Try it: Reproduce every record below exactly as written, leaving out any pictures.

Data excerpts:
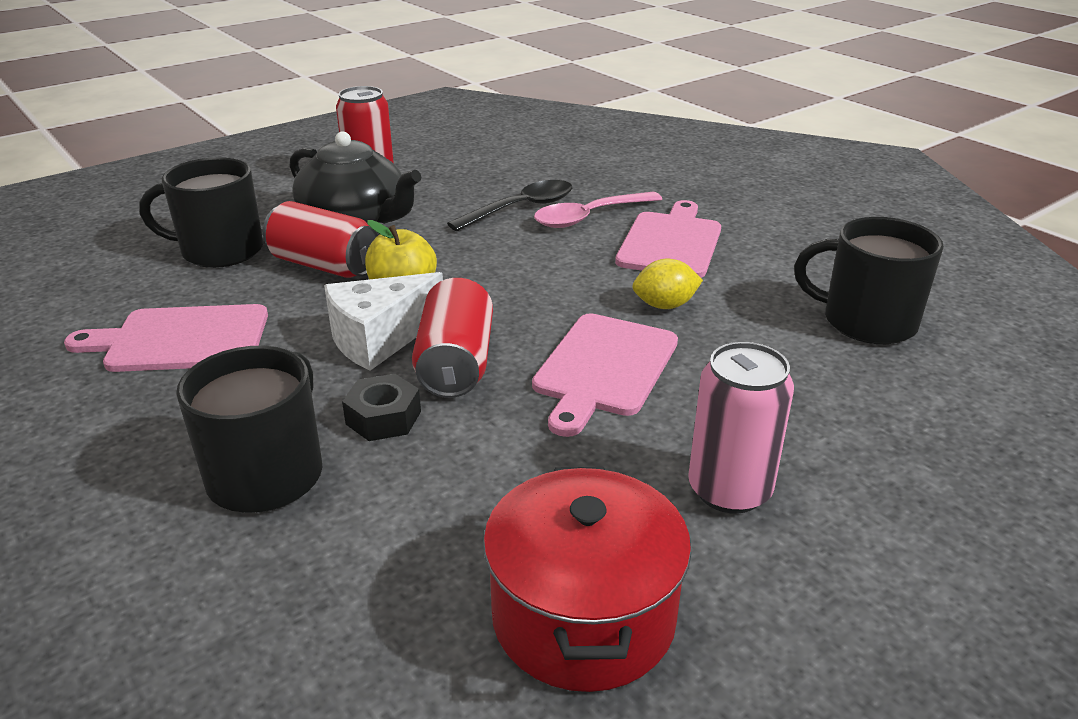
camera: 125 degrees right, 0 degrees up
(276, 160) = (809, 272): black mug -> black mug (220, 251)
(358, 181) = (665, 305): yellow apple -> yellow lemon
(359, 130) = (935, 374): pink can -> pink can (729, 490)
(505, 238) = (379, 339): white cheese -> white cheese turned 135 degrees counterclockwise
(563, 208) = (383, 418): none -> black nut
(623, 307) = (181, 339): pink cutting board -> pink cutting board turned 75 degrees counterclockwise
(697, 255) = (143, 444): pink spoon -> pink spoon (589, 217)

Answer area:
camera: 125 degrees right, 0 degrees up
(276, 160) = (809, 272): black mug -> black mug (220, 251)
(358, 181) = (665, 305): yellow apple -> yellow lemon
(359, 130) = (935, 374): pink can -> pink can (729, 490)
(505, 238) = (379, 339): white cheese -> white cheese turned 135 degrees counterclockwise
(563, 208) = (383, 418): none -> black nut
(623, 307) = (181, 339): pink cutting board -> pink cutting board turned 75 degrees counterclockwise
(697, 255) = (143, 444): pink spoon -> pink spoon (589, 217)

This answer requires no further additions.